• _Problem to solve_:
Using the data below, copy each line that includes the word "XNOR".

╭─ Task input

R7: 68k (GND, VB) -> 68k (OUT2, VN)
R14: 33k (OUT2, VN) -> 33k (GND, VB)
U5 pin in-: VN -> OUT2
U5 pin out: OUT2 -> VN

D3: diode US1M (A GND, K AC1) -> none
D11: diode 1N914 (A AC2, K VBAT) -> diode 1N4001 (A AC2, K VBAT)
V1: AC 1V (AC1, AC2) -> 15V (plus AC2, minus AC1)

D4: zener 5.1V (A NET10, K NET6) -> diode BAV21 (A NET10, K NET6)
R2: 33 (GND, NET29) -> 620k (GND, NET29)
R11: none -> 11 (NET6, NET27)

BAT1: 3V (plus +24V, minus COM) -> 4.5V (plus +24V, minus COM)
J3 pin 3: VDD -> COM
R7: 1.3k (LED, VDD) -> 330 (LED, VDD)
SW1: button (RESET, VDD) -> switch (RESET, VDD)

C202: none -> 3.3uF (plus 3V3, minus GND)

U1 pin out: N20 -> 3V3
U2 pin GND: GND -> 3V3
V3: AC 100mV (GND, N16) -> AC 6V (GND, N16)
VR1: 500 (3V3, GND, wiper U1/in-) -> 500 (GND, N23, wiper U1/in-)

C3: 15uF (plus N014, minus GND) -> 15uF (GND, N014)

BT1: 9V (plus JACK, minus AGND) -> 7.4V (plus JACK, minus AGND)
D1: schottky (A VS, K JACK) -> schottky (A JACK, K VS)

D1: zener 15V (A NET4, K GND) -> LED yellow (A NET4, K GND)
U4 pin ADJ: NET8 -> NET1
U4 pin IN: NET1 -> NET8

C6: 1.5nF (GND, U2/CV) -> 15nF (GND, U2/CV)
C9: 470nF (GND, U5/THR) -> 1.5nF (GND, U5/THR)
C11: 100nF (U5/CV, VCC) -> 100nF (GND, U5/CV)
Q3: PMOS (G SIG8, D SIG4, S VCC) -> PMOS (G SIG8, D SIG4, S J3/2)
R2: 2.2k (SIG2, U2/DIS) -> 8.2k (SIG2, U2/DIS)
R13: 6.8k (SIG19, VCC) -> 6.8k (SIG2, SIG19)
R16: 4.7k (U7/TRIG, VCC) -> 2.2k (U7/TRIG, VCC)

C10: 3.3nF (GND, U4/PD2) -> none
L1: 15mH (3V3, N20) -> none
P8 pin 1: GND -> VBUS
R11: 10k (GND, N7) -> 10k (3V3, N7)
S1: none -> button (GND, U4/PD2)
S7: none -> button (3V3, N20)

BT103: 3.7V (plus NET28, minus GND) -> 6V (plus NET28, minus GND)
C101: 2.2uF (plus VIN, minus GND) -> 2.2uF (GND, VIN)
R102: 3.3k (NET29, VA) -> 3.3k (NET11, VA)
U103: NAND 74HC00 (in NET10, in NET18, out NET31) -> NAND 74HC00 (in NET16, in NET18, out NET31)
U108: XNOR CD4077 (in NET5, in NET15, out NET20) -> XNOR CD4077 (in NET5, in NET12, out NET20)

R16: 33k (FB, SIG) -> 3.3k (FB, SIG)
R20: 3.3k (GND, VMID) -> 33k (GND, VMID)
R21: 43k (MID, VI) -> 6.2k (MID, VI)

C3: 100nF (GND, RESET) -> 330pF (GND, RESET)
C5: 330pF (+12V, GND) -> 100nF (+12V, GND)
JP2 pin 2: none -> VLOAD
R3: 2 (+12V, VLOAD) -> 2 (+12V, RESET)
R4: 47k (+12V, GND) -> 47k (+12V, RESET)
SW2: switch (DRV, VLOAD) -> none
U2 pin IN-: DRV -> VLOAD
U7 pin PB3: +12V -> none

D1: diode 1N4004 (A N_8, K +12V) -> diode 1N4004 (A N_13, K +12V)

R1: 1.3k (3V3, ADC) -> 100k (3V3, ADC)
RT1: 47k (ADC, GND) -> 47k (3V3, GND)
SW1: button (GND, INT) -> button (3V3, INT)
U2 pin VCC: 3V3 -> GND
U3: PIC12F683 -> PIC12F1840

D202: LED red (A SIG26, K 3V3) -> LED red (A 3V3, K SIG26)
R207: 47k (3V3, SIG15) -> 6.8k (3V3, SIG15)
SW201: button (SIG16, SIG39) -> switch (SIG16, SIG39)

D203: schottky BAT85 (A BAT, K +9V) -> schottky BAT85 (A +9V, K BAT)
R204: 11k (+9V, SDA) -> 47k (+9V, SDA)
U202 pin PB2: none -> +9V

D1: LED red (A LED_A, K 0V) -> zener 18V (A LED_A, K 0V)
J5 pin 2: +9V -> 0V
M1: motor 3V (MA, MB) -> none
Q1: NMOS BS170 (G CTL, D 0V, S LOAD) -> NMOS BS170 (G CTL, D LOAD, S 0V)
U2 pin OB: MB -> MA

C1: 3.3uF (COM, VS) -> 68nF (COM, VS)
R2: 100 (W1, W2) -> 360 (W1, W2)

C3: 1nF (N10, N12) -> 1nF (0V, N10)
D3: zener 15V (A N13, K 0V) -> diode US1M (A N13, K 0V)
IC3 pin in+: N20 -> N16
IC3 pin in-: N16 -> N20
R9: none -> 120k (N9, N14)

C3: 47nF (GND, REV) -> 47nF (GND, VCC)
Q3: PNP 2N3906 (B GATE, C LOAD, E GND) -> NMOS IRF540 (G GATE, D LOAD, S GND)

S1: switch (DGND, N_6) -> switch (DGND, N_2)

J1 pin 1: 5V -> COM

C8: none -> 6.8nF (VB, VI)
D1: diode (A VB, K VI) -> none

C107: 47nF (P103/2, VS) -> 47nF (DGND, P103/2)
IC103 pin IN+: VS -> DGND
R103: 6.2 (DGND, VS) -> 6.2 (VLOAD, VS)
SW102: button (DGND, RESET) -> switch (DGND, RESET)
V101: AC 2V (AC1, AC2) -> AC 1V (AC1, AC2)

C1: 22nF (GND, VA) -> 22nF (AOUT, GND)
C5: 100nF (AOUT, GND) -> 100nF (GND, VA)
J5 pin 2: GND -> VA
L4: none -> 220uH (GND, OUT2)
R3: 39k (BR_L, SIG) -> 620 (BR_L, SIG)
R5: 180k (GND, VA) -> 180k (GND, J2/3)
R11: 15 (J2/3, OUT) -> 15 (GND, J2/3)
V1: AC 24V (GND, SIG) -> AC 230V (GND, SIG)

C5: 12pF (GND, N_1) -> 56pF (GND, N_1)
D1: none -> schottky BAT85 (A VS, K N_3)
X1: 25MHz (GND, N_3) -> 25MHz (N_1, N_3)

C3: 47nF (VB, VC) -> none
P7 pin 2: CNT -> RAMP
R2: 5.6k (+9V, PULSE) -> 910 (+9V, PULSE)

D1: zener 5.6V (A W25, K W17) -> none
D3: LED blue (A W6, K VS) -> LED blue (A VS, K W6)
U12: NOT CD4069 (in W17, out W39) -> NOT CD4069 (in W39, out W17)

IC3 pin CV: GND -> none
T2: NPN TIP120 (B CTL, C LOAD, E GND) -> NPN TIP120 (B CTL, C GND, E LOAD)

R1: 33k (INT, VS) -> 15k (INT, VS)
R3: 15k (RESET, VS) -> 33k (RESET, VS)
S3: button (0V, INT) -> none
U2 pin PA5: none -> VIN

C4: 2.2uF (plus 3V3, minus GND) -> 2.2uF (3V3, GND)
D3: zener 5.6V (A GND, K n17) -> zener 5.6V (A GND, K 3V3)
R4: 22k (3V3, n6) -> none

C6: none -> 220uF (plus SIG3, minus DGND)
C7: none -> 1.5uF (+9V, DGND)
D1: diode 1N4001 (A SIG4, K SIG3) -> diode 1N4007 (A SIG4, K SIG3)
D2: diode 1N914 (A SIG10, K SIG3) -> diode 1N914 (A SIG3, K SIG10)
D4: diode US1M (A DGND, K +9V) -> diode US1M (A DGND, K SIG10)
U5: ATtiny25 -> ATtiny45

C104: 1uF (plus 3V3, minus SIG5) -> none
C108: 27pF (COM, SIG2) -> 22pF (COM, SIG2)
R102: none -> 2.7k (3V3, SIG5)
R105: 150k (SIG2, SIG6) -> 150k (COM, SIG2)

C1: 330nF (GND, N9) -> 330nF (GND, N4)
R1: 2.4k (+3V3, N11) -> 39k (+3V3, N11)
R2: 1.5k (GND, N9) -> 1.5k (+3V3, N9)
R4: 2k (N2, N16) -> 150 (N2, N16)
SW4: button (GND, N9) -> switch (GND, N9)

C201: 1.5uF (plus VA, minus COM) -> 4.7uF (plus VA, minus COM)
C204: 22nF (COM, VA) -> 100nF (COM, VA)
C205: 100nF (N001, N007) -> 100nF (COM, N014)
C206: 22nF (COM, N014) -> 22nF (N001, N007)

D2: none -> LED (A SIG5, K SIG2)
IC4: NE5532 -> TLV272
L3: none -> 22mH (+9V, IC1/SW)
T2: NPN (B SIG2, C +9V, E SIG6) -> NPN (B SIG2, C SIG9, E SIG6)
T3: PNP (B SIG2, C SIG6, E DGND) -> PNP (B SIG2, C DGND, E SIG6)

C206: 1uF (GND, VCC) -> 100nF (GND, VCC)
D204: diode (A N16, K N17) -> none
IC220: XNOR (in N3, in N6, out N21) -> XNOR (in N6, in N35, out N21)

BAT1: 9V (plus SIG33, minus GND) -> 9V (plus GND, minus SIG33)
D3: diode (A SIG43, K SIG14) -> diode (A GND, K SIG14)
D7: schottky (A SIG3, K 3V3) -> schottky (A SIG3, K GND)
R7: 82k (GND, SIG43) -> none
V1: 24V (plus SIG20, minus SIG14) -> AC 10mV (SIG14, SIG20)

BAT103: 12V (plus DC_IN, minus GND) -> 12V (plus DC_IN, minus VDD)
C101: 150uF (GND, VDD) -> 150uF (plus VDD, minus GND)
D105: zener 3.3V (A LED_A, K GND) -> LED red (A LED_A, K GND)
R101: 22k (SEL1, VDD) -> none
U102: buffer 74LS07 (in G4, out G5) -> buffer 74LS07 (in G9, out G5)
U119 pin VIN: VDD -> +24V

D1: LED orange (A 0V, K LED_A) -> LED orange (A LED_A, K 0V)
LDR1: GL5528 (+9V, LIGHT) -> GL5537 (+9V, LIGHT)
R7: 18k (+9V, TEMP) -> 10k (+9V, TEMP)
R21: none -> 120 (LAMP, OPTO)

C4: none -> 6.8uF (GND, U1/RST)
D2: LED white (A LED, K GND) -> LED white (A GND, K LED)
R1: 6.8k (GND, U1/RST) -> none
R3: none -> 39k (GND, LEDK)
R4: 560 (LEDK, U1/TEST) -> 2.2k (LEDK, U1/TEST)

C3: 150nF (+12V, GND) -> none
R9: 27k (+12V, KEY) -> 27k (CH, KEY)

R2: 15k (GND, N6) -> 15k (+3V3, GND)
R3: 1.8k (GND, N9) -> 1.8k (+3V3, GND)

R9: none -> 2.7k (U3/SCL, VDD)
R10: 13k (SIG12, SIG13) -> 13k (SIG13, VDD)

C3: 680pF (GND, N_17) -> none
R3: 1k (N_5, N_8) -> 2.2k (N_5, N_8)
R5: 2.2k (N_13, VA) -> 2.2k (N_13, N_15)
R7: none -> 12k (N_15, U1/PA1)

╰─

• _Problem solution_:
U108: XNOR CD4077 (in NET5, in NET15, out NET20) -> XNOR CD4077 (in NET5, in NET12, out NET20)
IC220: XNOR (in N3, in N6, out N21) -> XNOR (in N6, in N35, out N21)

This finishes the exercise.